▶ Records for this task:
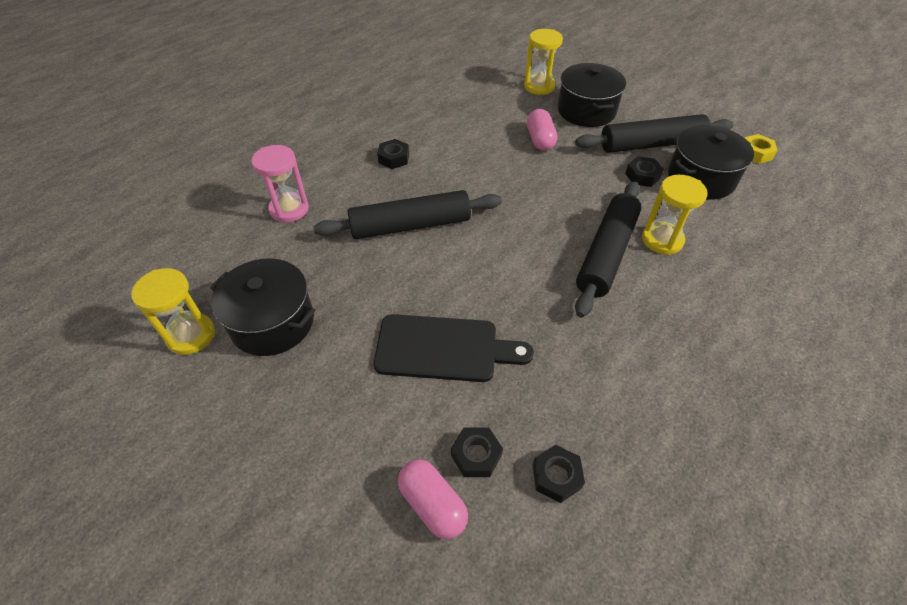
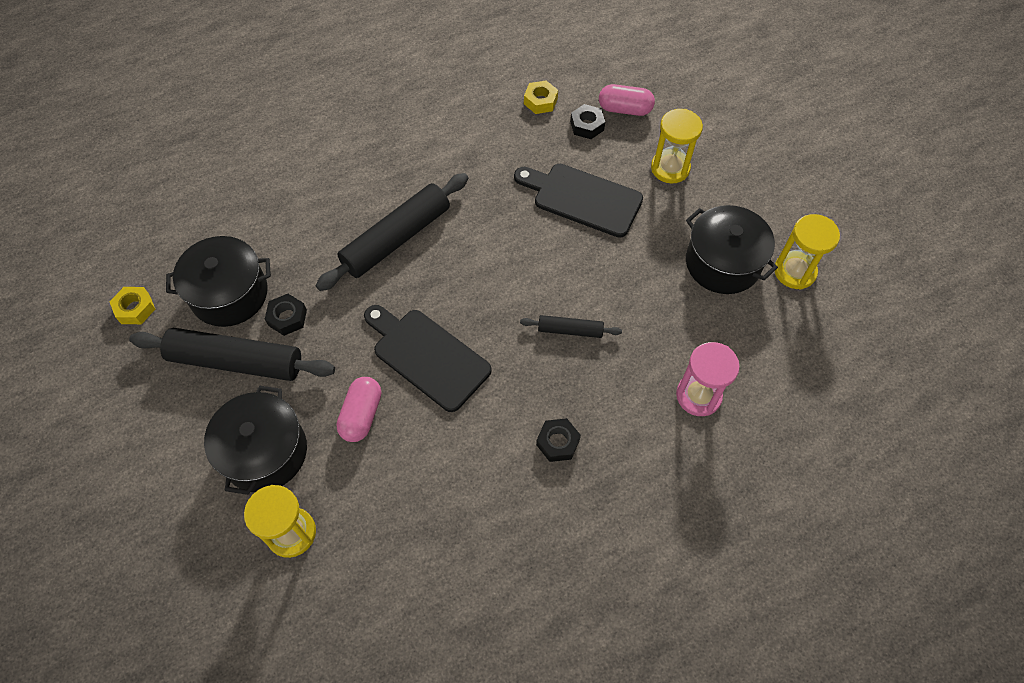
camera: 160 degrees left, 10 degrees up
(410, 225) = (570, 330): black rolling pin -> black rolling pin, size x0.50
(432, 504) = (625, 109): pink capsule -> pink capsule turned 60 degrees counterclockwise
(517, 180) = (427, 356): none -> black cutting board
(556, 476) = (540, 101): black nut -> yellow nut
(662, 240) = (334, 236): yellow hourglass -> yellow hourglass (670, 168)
--
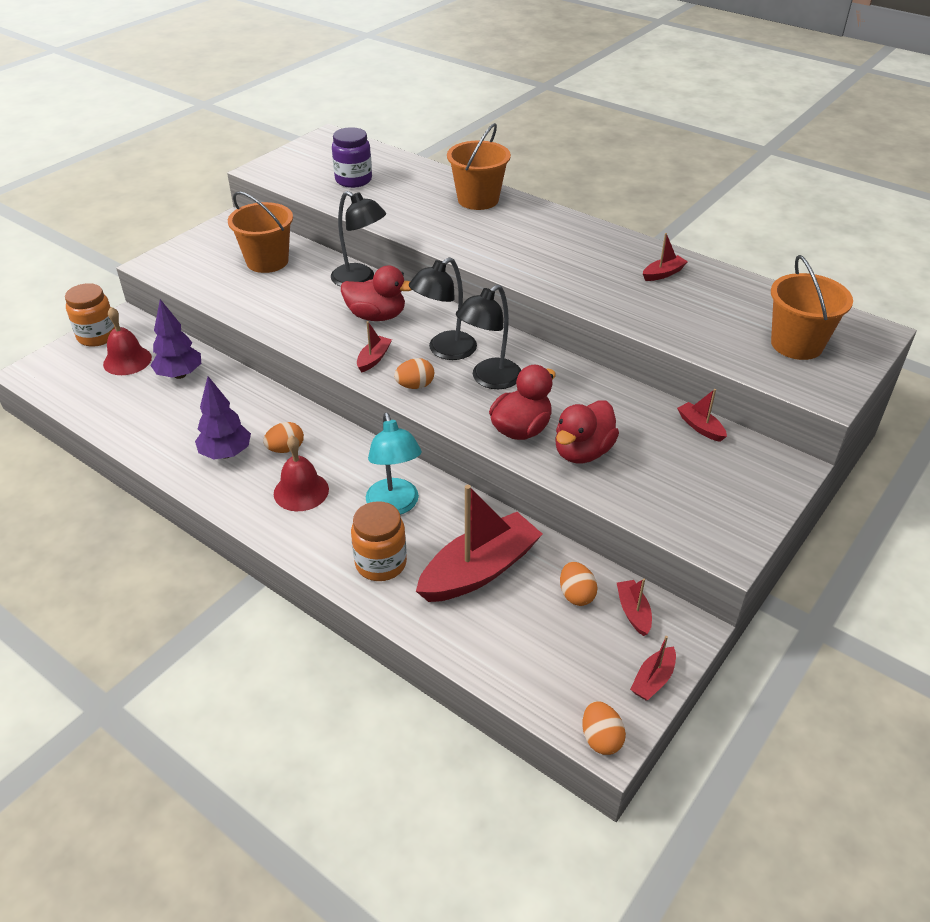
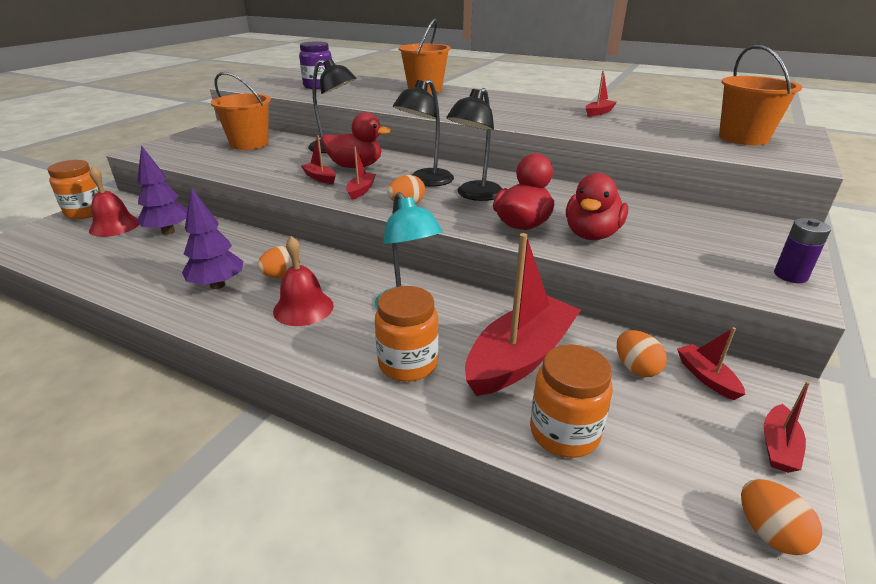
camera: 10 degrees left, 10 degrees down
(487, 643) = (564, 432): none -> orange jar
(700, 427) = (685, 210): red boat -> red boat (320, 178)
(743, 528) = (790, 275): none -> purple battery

▶ Instructions for the task:
The response must hold only the lines above from the line with "(517, 180) = (427, 356): none" through the line with "(662, 240) = (334, 236): yellow", each copied exactly, both ends kept.

▶ Result of the task:
(517, 180) = (427, 356): none -> black cutting board
(556, 476) = (540, 101): black nut -> yellow nut
(662, 240) = (334, 236): yellow hourglass -> yellow hourglass (670, 168)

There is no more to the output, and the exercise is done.